═══ INFORMATION ═══
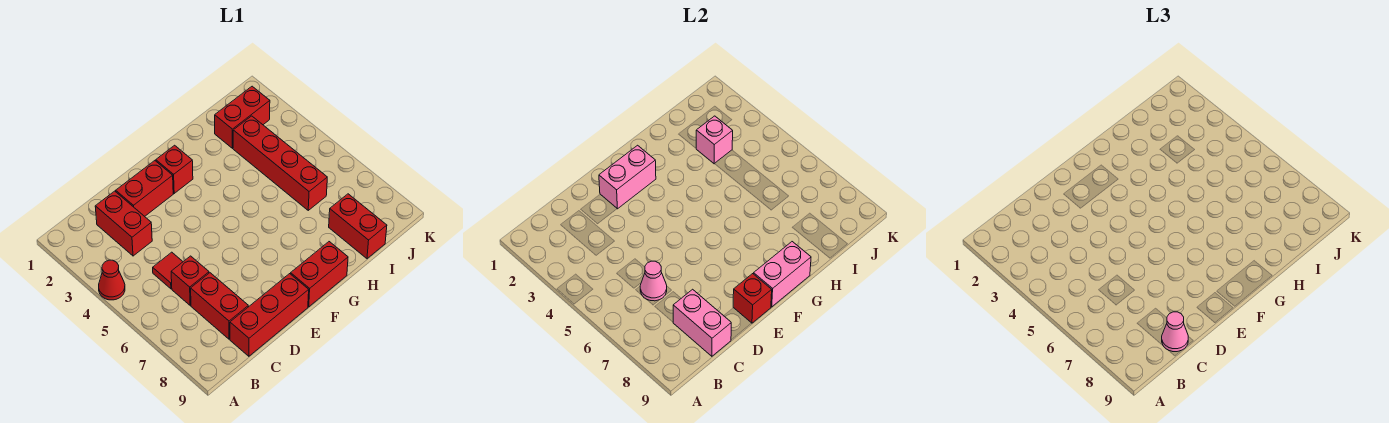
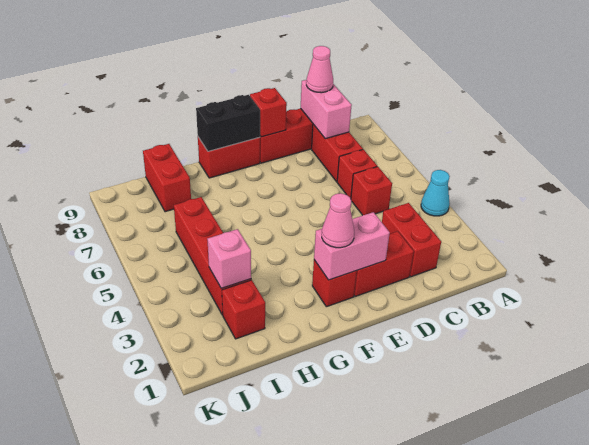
red 1x1 cone [99,260,125,300] -> cyan 1x1 cone [421,170,450,216]
red 1x1 tile [153,252,183,289] -> red 1x1 brick [351,167,392,215]
pink 1x1 cone [640,261,667,301] -> pink 1x1 cone moved to [322,193,354,248]
pink 1x2 brick [754,242,811,307] -> black 1x2 brick [196,95,260,151]
red 1x2 brick [215,86,270,148] -> red 1x1 brick [222,280,265,339]

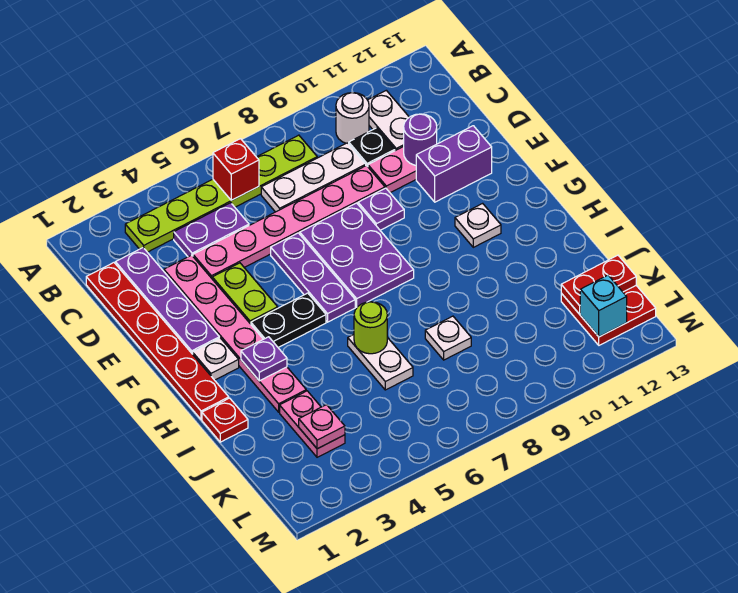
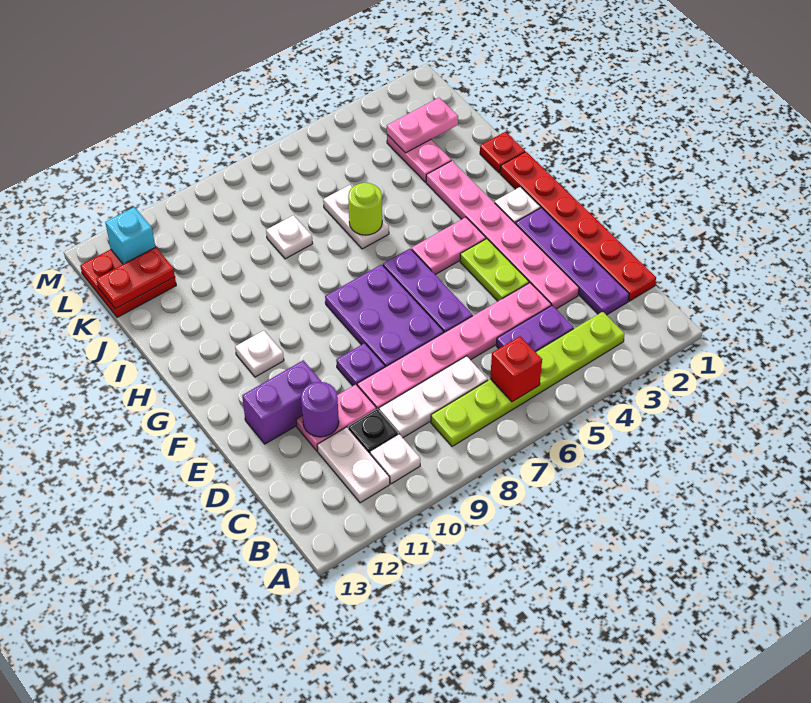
white 1x1 round brick [336,93,369,144] -> white 1x1 plate [370,434,420,484]
black 1x2 plate [251,293,326,348] -> pink 1x2 plate [412,217,486,275]
purple 1x1 plate [241,337,287,381] -> none
pink 1x1 plate [299,405,345,449] -> pink 1x2 plate [387,98,458,153]

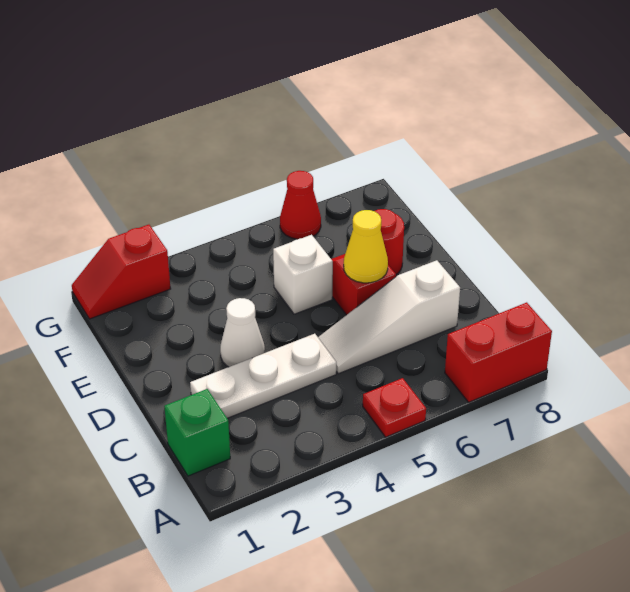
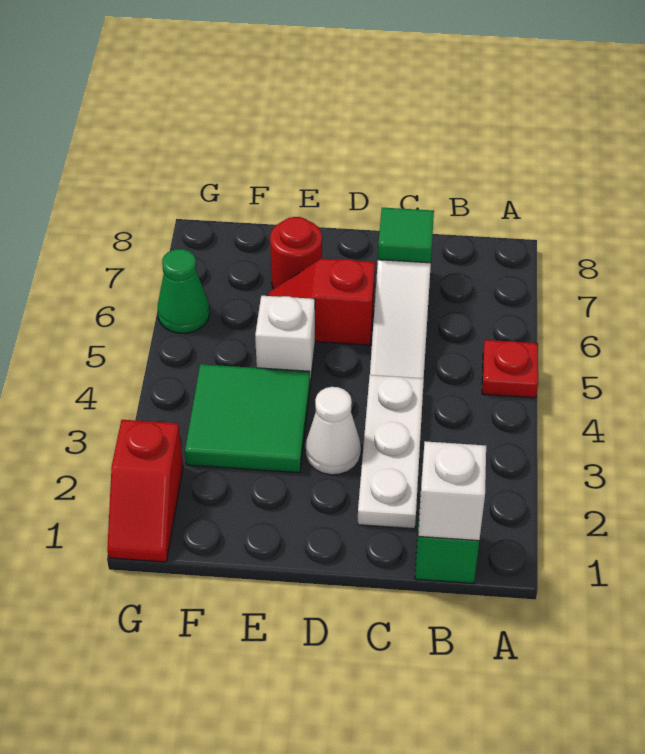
red 1x2 brick [445,302,552,402] -> none
none -> white 1x1 brick [418,441,486,541]
none -> green 1x1 tile [378,208,434,263]
yellow 1x1 cone [344,210,388,283] -> none
none -> green 2x2 tile [185,364,310,473]
red 1x1 cone [280,171,321,239] -> green 1x1 cone [158,249,209,333]

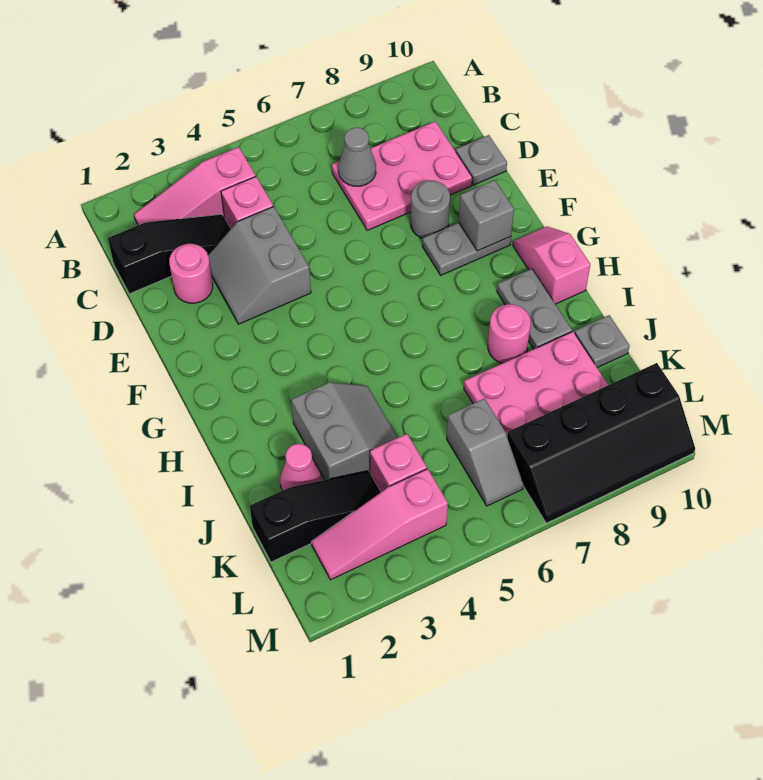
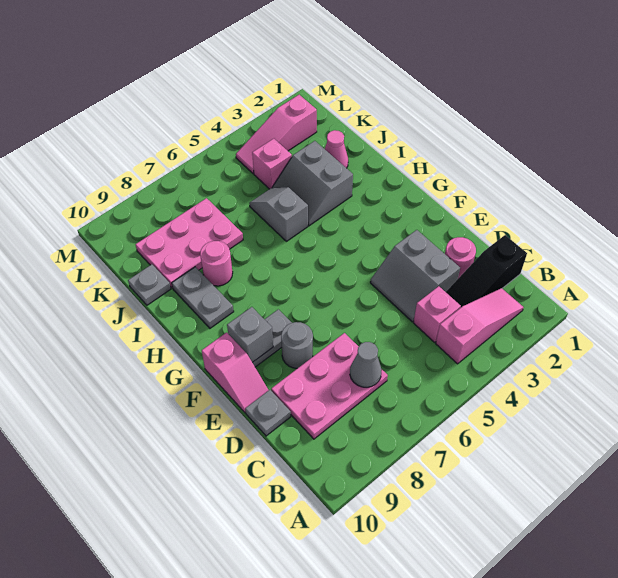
grey 2x2 slope [208,206,311,324] -> grey 2x2 slope turned to [370,230,460,322]
pink 1x2 slope [513,226,590,304] -> pink 1x2 slope moved to [202,332,269,412]
black 1x3 slope [250,471,381,562] -> none
grey 1x2 slope [447,399,524,506] -> grey 1x2 slope moved to [249,187,308,241]
pink 1x3 slope [311,469,448,580] -> pink 1x3 slope turned to [236,95,317,174]
black 2x4 slope [507,363,695,523] -> none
═══
JOB:
Your answer must hold the line containing "black 1x3 slope [250,471,381,562] -> none" and all lines after it in the entries above, exactly, and nothing else.

ANSWER SPACE:
black 1x3 slope [250,471,381,562] -> none
grey 1x2 slope [447,399,524,506] -> grey 1x2 slope moved to [249,187,308,241]
pink 1x3 slope [311,469,448,580] -> pink 1x3 slope turned to [236,95,317,174]
black 2x4 slope [507,363,695,523] -> none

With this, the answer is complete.